Source data:
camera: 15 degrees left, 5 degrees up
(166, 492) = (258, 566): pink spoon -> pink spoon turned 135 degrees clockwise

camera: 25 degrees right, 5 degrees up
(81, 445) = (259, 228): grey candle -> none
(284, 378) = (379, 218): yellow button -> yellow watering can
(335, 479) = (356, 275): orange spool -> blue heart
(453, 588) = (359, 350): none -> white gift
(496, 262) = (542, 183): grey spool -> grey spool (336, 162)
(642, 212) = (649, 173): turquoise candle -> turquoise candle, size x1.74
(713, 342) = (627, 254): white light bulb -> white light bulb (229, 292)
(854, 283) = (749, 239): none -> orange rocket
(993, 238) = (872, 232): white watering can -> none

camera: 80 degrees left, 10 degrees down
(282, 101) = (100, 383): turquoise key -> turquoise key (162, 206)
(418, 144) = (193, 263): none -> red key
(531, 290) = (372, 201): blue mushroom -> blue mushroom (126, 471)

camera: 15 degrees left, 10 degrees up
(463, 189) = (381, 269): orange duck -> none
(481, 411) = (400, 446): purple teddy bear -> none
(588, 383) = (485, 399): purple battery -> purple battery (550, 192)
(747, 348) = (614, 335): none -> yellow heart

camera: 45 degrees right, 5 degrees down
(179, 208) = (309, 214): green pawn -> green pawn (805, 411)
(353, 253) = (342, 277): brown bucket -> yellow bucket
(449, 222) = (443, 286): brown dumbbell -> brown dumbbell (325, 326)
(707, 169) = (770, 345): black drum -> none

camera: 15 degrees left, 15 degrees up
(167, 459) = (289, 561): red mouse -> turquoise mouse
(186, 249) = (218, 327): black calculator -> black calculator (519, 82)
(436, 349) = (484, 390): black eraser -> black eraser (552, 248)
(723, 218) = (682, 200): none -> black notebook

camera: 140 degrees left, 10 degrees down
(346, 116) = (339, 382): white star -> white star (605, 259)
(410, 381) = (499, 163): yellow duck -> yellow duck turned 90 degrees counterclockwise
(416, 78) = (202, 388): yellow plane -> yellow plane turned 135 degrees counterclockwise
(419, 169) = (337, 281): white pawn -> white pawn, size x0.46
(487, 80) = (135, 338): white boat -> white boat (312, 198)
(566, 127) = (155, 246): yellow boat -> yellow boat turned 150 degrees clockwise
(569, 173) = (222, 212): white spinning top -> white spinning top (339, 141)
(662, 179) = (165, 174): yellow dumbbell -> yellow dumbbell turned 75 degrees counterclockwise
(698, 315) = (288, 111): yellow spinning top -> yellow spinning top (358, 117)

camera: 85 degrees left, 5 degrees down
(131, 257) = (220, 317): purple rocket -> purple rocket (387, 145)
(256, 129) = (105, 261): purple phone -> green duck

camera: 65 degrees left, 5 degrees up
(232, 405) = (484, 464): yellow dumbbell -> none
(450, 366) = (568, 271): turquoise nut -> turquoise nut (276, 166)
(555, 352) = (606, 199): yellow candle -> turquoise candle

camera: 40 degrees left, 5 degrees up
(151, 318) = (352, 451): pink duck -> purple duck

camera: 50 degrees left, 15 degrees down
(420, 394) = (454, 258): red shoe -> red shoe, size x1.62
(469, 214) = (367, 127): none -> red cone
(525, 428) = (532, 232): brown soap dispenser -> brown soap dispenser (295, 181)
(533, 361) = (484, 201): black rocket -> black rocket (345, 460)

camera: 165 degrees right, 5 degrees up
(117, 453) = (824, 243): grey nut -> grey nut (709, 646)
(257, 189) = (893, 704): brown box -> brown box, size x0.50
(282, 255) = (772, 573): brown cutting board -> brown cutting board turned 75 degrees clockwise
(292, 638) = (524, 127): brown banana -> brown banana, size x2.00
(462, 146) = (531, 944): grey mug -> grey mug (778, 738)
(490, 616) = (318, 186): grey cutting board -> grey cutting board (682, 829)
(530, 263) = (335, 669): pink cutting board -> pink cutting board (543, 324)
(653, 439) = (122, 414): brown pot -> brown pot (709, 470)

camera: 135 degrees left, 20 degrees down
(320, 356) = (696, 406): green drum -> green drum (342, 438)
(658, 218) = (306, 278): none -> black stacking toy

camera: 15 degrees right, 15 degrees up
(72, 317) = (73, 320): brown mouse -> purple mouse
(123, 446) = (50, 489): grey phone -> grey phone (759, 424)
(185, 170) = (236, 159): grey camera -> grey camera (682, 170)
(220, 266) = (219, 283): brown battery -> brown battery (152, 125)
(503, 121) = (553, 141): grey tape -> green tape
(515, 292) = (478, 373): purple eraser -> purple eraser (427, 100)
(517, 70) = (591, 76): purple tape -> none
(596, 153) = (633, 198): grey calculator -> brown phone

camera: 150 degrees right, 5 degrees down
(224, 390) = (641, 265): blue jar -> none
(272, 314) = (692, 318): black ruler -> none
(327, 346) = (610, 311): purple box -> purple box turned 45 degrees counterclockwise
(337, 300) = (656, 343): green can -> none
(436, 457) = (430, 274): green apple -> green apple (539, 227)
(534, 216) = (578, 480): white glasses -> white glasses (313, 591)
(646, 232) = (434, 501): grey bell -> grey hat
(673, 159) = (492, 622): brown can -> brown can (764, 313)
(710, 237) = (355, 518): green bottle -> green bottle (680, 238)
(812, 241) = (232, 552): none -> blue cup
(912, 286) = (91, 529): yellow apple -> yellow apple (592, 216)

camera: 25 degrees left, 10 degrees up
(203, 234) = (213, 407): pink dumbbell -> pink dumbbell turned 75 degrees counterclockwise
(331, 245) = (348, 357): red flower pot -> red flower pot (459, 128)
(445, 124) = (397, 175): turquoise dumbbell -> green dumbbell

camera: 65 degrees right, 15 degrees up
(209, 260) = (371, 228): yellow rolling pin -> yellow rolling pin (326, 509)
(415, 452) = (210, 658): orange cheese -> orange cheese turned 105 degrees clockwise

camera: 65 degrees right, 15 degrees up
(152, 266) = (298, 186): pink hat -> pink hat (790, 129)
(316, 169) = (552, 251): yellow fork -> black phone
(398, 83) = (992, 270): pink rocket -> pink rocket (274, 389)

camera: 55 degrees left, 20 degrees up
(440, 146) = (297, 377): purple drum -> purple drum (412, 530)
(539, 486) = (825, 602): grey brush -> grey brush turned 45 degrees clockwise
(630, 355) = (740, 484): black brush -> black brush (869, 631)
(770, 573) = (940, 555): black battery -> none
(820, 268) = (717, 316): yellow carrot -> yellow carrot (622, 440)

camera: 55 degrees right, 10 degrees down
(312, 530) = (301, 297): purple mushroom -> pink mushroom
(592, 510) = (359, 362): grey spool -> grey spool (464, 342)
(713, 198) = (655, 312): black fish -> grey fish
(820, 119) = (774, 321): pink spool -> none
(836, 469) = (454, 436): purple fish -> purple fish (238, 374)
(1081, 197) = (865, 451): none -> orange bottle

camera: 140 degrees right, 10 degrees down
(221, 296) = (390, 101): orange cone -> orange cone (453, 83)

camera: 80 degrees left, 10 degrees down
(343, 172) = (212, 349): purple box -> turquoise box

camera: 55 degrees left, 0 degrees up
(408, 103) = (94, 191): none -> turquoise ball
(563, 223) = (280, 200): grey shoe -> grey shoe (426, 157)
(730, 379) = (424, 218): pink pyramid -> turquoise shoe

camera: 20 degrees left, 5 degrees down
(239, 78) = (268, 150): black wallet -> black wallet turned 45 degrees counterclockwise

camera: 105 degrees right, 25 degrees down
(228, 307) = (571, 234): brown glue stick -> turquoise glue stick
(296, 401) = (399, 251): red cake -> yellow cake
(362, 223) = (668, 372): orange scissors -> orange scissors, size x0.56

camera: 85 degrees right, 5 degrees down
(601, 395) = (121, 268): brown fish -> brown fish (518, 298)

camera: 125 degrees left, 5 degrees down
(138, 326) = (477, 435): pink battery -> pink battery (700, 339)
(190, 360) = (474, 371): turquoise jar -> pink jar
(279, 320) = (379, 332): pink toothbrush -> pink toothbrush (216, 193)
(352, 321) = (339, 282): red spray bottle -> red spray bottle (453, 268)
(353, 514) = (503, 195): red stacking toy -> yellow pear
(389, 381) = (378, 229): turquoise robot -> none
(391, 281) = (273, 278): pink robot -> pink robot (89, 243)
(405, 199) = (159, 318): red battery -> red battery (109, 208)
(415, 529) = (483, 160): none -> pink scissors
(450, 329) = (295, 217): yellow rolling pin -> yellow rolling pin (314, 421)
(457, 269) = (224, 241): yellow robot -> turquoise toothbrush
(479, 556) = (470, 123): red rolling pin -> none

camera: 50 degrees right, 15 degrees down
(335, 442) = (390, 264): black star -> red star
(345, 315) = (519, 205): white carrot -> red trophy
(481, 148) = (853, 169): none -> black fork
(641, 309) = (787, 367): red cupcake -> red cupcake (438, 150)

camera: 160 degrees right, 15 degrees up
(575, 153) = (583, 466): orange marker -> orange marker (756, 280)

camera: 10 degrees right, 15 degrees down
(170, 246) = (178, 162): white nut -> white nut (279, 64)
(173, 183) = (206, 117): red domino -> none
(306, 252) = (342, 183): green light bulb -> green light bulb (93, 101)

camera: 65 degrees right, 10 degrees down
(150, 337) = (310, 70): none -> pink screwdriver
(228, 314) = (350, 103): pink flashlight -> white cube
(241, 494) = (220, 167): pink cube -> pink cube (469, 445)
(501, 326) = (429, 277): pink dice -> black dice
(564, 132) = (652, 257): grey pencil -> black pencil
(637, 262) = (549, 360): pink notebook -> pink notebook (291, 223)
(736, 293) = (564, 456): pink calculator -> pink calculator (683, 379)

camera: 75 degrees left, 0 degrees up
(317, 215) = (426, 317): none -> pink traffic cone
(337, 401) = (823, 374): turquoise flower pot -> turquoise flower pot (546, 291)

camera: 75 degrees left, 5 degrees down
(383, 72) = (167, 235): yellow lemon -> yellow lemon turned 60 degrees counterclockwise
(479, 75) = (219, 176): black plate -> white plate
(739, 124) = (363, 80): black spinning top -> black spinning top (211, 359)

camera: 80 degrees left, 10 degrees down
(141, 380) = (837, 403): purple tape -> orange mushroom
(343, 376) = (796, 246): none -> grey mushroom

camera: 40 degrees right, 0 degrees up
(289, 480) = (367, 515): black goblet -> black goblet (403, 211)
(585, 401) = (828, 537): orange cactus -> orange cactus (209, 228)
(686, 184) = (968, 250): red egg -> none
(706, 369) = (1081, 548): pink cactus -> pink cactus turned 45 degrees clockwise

Work instruction — The required answer is each line of the entries containing the string "rolling".

Result of the task —
(209, 260) = (371, 228): yellow rolling pin -> yellow rolling pin (326, 509)
(450, 329) = (295, 217): yellow rolling pin -> yellow rolling pin (314, 421)
(479, 556) = (470, 123): red rolling pin -> none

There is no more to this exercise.